-------- Supplied records
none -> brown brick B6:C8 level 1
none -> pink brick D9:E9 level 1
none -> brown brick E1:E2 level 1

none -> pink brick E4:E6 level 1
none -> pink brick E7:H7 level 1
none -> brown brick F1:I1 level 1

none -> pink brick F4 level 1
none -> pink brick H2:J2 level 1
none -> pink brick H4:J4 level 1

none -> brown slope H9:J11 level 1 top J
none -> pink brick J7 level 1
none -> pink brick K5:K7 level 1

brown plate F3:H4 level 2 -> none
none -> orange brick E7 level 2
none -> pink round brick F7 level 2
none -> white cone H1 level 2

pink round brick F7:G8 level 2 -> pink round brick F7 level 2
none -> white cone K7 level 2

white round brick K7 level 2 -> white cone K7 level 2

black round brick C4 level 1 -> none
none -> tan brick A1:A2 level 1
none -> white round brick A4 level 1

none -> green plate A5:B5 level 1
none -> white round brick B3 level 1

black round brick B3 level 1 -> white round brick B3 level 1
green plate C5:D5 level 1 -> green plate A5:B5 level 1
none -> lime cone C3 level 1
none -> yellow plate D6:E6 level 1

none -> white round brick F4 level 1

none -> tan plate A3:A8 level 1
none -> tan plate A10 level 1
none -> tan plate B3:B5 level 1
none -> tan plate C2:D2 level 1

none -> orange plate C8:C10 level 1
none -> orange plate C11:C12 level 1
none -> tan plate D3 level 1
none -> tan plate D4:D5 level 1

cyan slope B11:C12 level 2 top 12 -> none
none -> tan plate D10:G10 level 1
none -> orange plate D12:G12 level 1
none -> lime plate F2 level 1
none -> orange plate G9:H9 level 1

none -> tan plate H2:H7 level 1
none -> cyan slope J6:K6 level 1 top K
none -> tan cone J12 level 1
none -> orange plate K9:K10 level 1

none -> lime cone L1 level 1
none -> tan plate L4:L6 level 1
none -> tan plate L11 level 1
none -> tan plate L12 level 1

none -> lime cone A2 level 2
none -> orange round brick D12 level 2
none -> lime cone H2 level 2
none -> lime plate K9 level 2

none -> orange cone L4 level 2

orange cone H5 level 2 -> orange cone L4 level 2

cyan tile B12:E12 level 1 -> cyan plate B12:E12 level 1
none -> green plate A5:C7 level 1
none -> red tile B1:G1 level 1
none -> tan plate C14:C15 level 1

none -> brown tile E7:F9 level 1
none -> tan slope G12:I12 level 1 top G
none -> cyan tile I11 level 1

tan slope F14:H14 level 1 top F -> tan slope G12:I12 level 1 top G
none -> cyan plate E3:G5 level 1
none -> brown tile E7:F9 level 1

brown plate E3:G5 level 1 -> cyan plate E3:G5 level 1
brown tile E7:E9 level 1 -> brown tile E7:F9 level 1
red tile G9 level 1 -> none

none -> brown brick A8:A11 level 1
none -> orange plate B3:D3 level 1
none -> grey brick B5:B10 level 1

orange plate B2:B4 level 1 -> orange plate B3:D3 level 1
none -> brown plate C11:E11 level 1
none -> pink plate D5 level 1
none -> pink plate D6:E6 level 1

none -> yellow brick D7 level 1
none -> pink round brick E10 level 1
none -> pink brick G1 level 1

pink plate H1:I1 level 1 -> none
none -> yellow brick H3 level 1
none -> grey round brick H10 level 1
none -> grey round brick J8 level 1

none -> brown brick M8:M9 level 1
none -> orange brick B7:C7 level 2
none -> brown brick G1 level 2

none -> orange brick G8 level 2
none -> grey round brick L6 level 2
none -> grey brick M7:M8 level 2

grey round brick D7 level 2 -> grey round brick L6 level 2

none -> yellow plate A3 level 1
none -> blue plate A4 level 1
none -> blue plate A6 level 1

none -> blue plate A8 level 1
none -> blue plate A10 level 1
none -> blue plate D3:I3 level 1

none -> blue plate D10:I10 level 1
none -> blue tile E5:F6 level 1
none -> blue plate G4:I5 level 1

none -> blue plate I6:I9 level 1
----------------
Problem statement:
Go through the entries above and report each line with the string "cyan" in it.

Answer for the task:
cyan slope B11:C12 level 2 top 12 -> none
none -> cyan slope J6:K6 level 1 top K
cyan tile B12:E12 level 1 -> cyan plate B12:E12 level 1
none -> cyan tile I11 level 1
none -> cyan plate E3:G5 level 1
brown plate E3:G5 level 1 -> cyan plate E3:G5 level 1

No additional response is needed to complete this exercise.